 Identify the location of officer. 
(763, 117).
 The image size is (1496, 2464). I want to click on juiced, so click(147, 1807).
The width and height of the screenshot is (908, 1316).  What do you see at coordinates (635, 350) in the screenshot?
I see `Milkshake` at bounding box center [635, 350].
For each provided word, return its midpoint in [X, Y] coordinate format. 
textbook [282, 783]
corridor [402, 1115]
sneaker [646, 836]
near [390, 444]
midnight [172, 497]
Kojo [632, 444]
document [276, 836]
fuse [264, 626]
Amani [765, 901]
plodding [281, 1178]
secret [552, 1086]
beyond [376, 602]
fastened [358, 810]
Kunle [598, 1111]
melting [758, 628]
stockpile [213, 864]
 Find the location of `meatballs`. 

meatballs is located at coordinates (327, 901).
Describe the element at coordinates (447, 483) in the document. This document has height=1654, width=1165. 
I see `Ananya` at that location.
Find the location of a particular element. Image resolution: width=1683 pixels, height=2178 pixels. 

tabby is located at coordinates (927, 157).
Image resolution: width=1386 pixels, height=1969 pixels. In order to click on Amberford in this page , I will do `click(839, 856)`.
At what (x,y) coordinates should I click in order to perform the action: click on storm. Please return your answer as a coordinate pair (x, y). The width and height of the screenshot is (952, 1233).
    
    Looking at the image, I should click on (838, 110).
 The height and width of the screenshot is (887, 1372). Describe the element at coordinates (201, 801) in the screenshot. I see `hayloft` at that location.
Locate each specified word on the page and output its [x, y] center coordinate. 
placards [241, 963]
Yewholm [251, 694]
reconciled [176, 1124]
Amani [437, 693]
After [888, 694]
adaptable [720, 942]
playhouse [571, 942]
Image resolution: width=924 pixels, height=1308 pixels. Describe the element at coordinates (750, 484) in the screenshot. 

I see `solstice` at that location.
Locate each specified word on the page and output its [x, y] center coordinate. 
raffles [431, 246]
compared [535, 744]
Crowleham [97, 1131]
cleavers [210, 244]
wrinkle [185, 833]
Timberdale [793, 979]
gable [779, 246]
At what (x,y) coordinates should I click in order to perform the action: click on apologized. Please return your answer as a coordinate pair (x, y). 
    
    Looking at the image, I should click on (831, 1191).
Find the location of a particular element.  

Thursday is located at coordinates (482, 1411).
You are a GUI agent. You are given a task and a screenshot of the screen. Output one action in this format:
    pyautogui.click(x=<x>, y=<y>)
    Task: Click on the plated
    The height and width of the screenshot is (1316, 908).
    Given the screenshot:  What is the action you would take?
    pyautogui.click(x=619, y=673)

▶ WRITTEN EXERCISE: Copy the material word for word, from the line that contains "midnight [172, 497]" through the line that contains "meatballs is located", with both of those lines included.

▶ RESPONSE TO THIS TASK:
midnight [172, 497]
Kojo [632, 444]
document [276, 836]
fuse [264, 626]
Amani [765, 901]
plodding [281, 1178]
secret [552, 1086]
beyond [376, 602]
fastened [358, 810]
Kunle [598, 1111]
melting [758, 628]
stockpile [213, 864]
 Find the location of `meatballs`. 

meatballs is located at coordinates (327, 901).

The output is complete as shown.